* _What is expected_
The records that follow are to be repeated exactly, with the pictures removed.

Image sets with object changes:

□ □ □ □ □ □ □

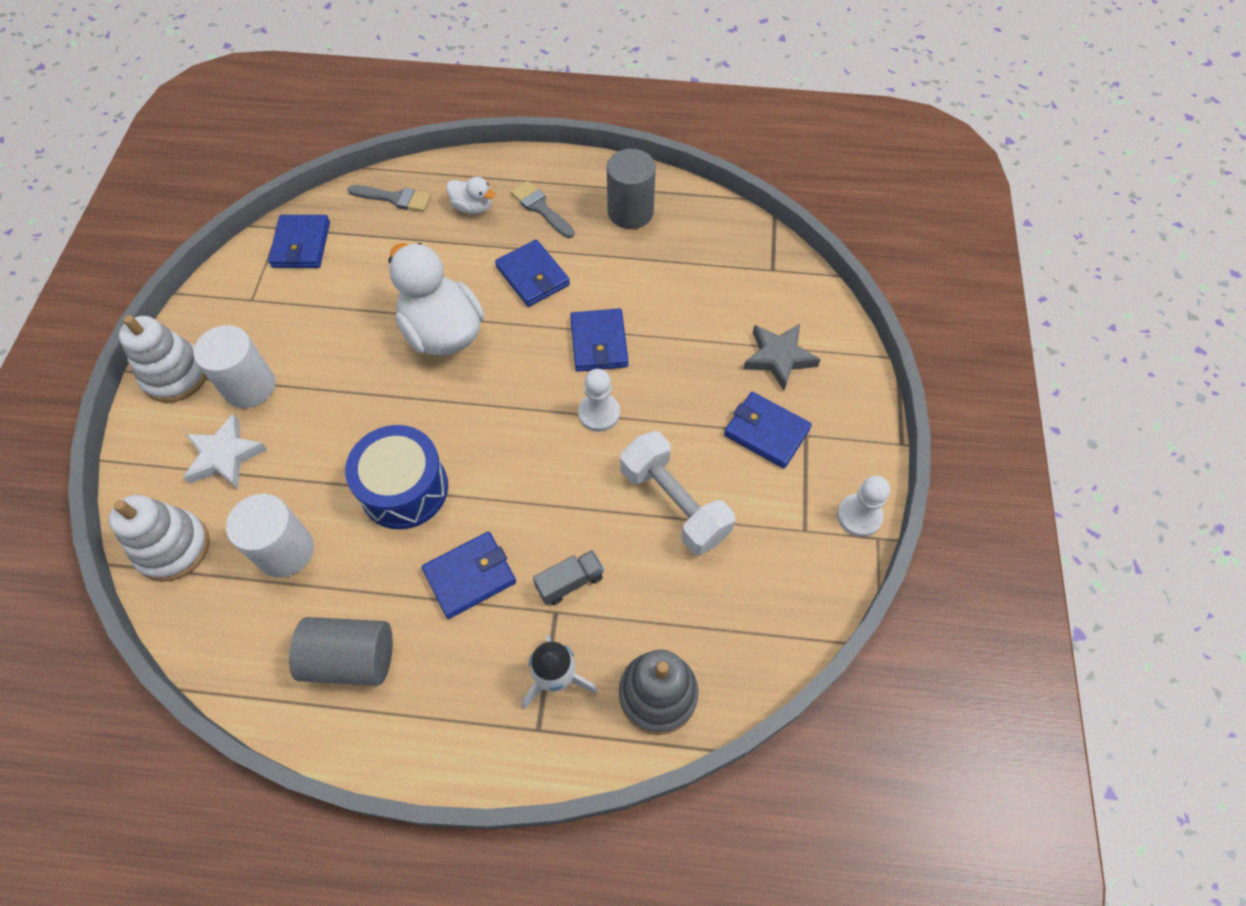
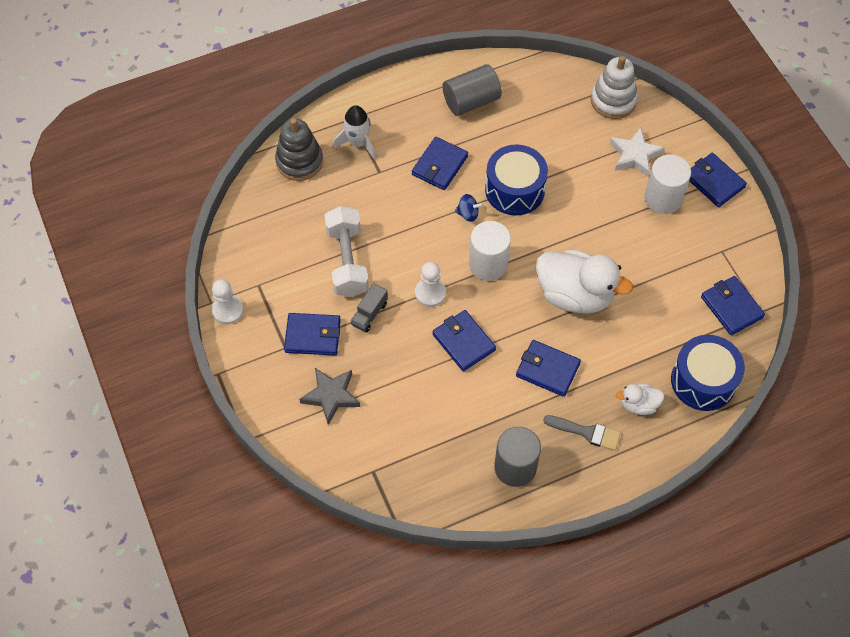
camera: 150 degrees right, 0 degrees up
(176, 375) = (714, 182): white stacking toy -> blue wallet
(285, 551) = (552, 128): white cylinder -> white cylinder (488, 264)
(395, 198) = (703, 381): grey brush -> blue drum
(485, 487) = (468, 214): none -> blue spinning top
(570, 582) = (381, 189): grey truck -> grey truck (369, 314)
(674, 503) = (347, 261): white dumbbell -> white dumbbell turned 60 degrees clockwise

□ □ □ □ □ □ □

* _Answer space_
camera: 150 degrees right, 0 degrees up
(176, 375) = (714, 182): white stacking toy -> blue wallet
(285, 551) = (552, 128): white cylinder -> white cylinder (488, 264)
(395, 198) = (703, 381): grey brush -> blue drum
(485, 487) = (468, 214): none -> blue spinning top
(570, 582) = (381, 189): grey truck -> grey truck (369, 314)
(674, 503) = (347, 261): white dumbbell -> white dumbbell turned 60 degrees clockwise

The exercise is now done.